**Problem**
A stretch of the entries below is to be set down exactly, running from the line with "red brick A10:C10" through the line with "purple cone H2", both included, and no other line.

**Dataset records**
* * *
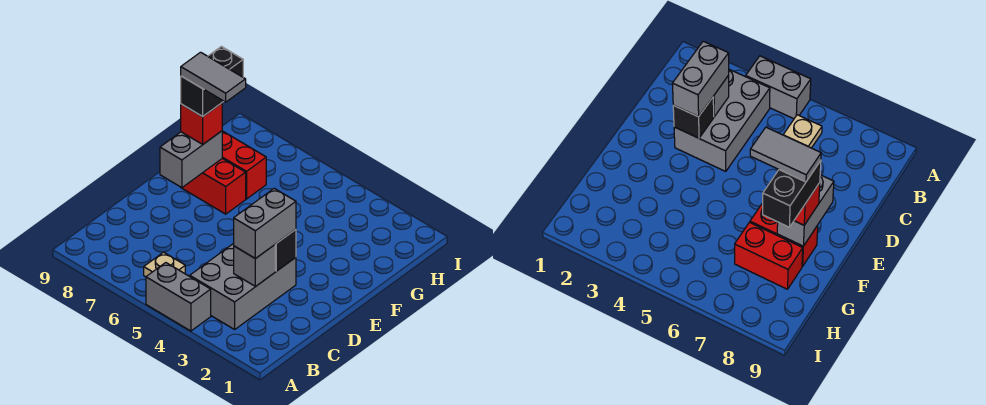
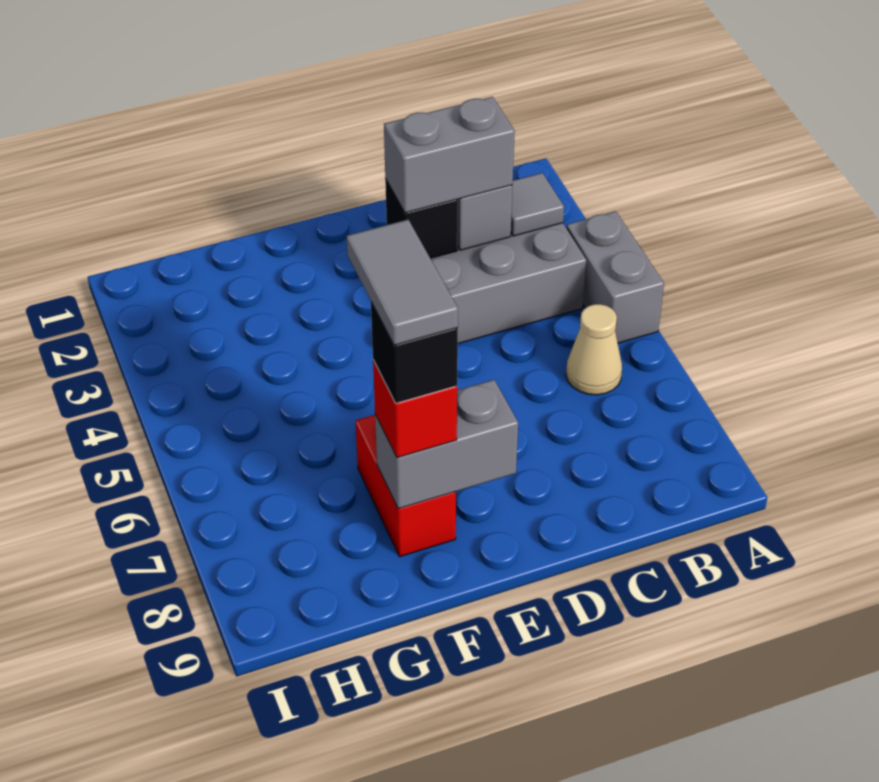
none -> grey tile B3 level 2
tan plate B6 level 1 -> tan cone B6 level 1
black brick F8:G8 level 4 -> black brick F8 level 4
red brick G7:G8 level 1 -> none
* * *
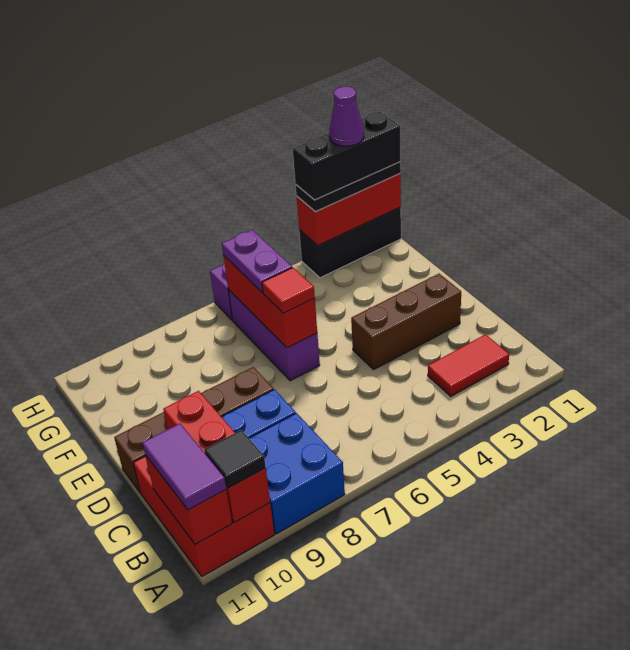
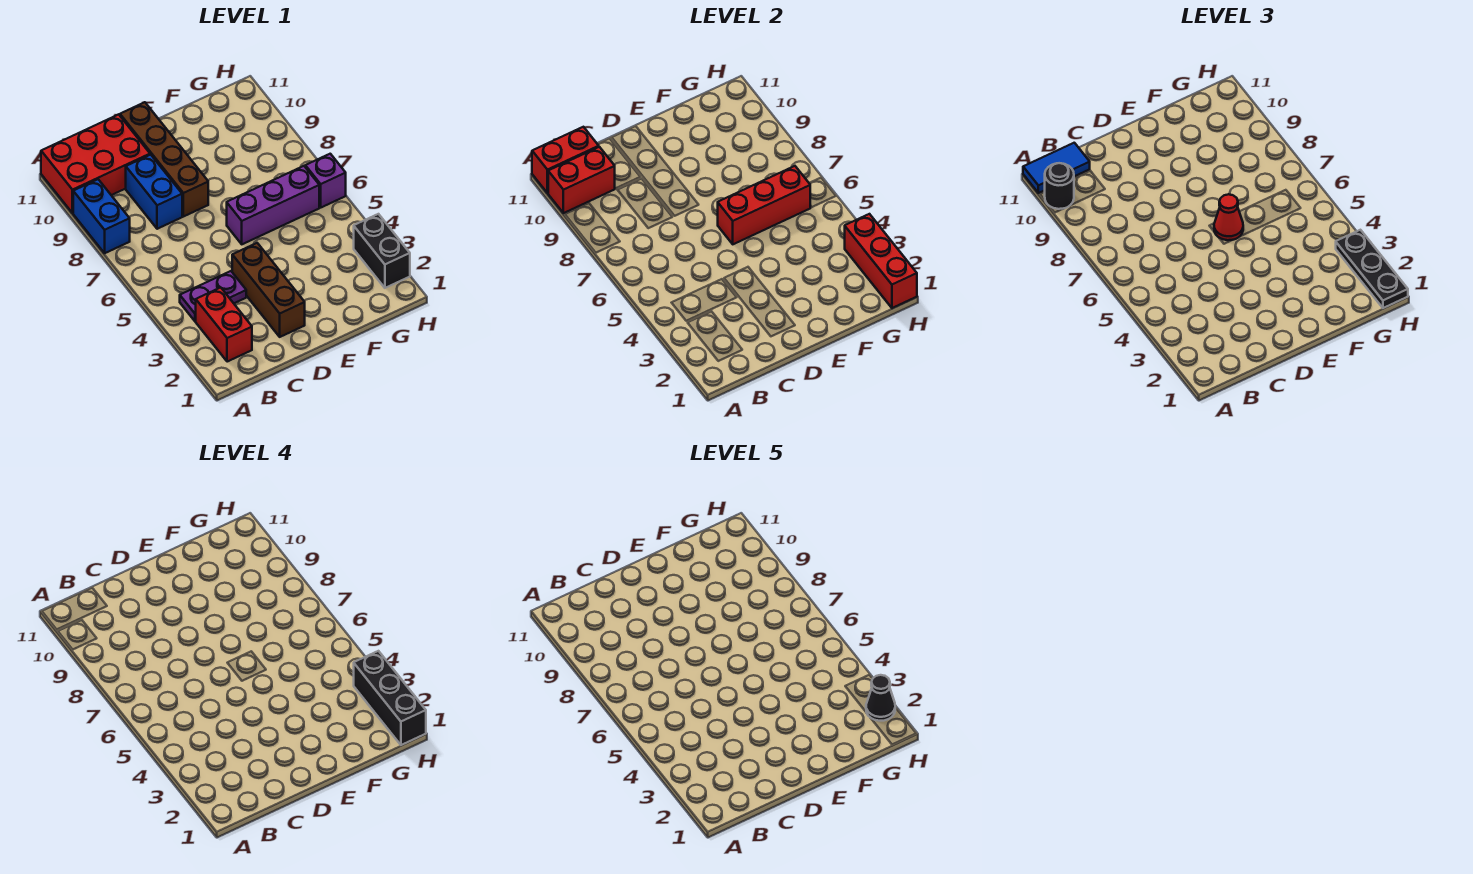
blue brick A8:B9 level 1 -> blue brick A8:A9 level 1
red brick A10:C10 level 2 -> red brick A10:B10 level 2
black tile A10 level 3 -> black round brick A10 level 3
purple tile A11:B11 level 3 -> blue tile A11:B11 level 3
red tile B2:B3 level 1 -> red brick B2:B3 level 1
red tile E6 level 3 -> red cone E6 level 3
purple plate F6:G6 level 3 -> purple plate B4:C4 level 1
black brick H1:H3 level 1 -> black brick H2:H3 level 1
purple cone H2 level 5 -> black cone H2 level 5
* * *
**Reply to the task**
red brick A10:C10 level 2 -> red brick A10:B10 level 2
black tile A10 level 3 -> black round brick A10 level 3
purple tile A11:B11 level 3 -> blue tile A11:B11 level 3
red tile B2:B3 level 1 -> red brick B2:B3 level 1
red tile E6 level 3 -> red cone E6 level 3
purple plate F6:G6 level 3 -> purple plate B4:C4 level 1
black brick H1:H3 level 1 -> black brick H2:H3 level 1
purple cone H2 level 5 -> black cone H2 level 5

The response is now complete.